[Exercise objective]: Under this line are the records; write out word for word the part that begins at the line containing "none -> green drum [865,190,977,301]" and ends at the line containing "yellow fish [293,325,407,370]", and no more.

[The input]:
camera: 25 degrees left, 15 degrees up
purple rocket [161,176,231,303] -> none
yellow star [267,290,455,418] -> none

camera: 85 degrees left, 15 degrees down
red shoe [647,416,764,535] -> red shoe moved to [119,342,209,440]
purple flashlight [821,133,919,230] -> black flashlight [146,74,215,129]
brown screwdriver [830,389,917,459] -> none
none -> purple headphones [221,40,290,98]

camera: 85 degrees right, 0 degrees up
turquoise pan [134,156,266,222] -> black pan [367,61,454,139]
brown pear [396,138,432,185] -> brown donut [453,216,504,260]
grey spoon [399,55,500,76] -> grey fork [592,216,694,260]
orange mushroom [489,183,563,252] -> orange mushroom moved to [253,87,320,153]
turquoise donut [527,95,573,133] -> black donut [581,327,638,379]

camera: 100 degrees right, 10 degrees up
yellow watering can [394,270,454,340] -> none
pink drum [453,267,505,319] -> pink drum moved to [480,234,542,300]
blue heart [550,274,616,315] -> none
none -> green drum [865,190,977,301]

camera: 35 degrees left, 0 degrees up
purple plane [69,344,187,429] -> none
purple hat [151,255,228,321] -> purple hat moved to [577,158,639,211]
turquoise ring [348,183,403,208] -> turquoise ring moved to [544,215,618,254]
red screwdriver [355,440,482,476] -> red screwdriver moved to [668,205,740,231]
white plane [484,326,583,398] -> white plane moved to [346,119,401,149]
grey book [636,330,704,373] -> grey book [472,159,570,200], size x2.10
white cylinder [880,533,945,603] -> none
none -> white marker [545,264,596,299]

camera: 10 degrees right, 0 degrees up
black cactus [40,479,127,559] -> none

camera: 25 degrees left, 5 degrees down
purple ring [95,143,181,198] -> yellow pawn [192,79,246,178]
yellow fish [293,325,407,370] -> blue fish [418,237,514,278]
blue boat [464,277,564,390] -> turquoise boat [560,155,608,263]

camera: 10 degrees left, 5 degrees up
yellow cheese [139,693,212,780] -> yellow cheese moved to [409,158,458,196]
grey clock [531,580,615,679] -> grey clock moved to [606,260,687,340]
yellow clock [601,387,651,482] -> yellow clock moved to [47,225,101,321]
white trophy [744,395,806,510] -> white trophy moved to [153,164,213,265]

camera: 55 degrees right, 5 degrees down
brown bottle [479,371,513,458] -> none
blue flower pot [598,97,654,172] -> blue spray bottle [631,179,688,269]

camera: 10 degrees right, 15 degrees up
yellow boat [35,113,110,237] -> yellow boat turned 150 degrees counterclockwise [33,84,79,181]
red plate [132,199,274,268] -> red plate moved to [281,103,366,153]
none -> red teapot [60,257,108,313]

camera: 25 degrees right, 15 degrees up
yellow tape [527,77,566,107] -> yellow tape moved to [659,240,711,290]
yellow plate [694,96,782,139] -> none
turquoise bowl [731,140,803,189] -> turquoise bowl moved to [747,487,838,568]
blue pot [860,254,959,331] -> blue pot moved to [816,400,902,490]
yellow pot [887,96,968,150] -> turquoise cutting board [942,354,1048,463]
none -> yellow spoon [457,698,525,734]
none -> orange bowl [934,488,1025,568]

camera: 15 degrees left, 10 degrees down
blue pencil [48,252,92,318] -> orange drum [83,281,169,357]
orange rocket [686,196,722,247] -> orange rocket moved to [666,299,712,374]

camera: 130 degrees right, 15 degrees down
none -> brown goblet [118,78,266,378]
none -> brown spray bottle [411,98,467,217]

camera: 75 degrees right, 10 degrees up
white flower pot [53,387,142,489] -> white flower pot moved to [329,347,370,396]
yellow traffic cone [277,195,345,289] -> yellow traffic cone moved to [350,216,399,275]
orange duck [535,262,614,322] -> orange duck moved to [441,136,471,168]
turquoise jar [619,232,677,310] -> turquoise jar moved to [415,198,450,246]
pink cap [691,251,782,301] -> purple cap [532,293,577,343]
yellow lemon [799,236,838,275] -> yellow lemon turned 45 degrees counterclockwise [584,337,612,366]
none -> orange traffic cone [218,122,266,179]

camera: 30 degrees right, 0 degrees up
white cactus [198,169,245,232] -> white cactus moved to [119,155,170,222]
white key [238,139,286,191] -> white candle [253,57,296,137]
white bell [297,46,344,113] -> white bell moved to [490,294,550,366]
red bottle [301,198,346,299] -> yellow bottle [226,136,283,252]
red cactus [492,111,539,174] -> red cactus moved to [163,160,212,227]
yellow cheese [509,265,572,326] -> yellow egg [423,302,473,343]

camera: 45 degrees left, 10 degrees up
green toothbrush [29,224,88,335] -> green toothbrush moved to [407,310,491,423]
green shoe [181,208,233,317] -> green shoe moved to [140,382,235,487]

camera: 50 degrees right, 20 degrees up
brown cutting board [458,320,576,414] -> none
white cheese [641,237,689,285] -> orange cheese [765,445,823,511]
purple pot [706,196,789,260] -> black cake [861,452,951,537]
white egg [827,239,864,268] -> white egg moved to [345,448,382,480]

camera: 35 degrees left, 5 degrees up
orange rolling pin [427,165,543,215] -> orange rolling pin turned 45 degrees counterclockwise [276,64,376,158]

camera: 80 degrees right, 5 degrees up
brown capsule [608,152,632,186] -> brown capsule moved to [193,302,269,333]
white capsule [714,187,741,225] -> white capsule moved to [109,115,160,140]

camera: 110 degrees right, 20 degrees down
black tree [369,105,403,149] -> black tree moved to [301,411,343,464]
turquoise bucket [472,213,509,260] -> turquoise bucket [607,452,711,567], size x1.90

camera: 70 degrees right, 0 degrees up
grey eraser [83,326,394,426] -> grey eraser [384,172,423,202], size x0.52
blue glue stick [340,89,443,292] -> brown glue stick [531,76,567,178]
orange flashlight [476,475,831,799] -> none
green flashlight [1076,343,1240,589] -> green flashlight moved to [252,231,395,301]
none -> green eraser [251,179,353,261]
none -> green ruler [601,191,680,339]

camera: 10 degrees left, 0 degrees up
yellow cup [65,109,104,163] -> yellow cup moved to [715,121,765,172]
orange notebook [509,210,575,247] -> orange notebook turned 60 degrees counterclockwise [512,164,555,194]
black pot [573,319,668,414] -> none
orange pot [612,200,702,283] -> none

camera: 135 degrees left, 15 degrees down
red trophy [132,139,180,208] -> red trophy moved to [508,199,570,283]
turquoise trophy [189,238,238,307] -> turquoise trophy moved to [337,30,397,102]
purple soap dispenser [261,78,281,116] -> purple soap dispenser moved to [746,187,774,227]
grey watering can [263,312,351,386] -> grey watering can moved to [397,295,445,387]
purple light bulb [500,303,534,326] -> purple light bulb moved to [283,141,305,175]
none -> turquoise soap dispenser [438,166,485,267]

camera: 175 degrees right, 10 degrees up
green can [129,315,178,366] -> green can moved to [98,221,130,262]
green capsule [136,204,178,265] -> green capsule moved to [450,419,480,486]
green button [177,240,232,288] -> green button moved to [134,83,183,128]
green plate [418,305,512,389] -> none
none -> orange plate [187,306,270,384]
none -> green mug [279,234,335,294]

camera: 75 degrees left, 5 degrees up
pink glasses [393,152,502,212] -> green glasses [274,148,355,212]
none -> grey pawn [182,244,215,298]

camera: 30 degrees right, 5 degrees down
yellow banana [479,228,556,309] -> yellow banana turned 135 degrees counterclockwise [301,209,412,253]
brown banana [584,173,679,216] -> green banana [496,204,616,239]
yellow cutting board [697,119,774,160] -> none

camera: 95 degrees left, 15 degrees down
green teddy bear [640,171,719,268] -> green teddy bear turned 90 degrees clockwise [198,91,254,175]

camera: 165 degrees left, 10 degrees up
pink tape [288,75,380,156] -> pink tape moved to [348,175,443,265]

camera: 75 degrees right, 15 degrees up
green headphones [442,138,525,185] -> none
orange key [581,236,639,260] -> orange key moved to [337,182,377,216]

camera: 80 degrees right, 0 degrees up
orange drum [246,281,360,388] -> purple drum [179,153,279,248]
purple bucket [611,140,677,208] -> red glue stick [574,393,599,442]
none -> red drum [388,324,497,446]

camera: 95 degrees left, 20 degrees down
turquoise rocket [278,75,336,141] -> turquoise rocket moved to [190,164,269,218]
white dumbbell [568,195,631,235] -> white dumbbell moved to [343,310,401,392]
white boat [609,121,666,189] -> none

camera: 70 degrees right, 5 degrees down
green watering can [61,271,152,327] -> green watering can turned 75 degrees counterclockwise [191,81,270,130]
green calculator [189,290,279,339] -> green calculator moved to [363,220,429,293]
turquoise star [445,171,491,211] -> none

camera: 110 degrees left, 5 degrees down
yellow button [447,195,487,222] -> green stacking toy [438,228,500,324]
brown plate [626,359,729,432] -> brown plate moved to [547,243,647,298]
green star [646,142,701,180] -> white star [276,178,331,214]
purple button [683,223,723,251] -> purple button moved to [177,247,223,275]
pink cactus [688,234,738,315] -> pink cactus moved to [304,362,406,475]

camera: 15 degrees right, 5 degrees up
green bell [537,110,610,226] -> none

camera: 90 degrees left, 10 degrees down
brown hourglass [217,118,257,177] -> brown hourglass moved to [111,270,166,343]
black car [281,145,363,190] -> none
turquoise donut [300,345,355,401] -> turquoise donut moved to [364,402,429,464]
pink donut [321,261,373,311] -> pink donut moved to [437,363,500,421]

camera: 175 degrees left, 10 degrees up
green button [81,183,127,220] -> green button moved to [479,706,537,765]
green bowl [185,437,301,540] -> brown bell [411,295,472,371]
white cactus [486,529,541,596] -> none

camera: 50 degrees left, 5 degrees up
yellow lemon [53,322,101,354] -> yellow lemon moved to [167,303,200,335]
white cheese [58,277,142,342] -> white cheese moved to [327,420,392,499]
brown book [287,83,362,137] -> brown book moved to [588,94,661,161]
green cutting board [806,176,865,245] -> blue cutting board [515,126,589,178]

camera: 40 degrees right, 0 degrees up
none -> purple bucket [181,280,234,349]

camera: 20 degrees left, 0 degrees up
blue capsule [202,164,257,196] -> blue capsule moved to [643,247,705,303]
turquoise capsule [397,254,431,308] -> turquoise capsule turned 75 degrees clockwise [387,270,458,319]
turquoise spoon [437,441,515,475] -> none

[Answer space]:
none -> green drum [865,190,977,301]

camera: 35 degrees left, 0 degrees up
purple plane [69,344,187,429] -> none
purple hat [151,255,228,321] -> purple hat moved to [577,158,639,211]
turquoise ring [348,183,403,208] -> turquoise ring moved to [544,215,618,254]
red screwdriver [355,440,482,476] -> red screwdriver moved to [668,205,740,231]
white plane [484,326,583,398] -> white plane moved to [346,119,401,149]
grey book [636,330,704,373] -> grey book [472,159,570,200], size x2.10
white cylinder [880,533,945,603] -> none
none -> white marker [545,264,596,299]

camera: 10 degrees right, 0 degrees up
black cactus [40,479,127,559] -> none

camera: 25 degrees left, 5 degrees down
purple ring [95,143,181,198] -> yellow pawn [192,79,246,178]
yellow fish [293,325,407,370] -> blue fish [418,237,514,278]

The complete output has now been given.